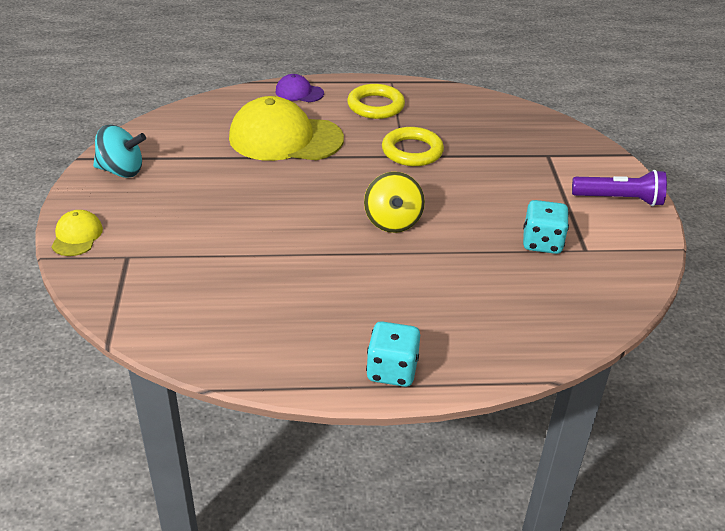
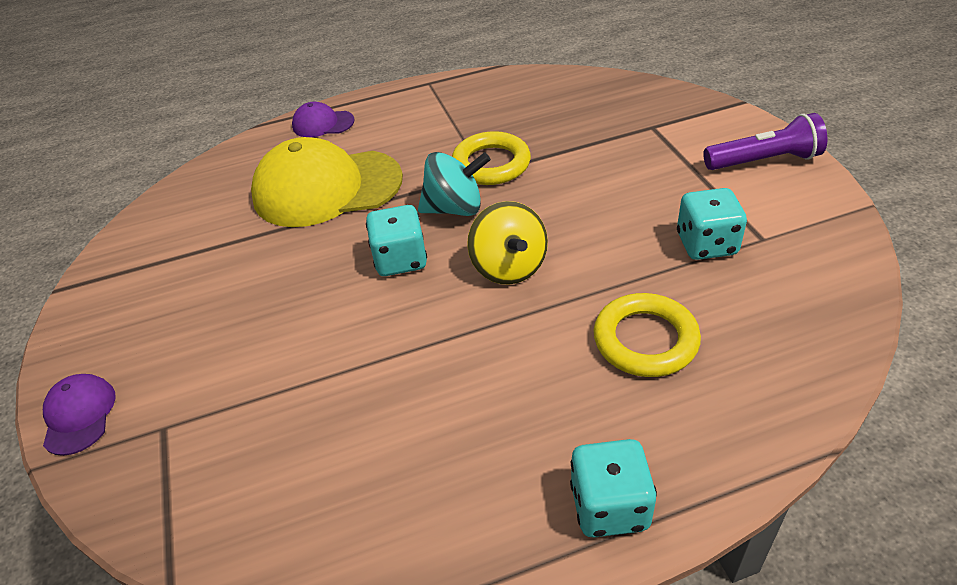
camera: 10 degrees left, 5 degrees up
(77, 236) = (79, 415): yellow cap -> purple cap
(121, 171) = (121, 293): turquoise spinning top -> turquoise spinning top (455, 208)
(319, 198) = (400, 260): none -> turquoise dice
(375, 106) = (422, 117): yellow ring -> yellow ring (645, 340)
══════
▸ Task:
Which lines run from the one containing "(319, 198) = (400, 260): none" to the final line of the entries? Return those lines exactly, and only those.

▸ Reply:
(319, 198) = (400, 260): none -> turquoise dice
(375, 106) = (422, 117): yellow ring -> yellow ring (645, 340)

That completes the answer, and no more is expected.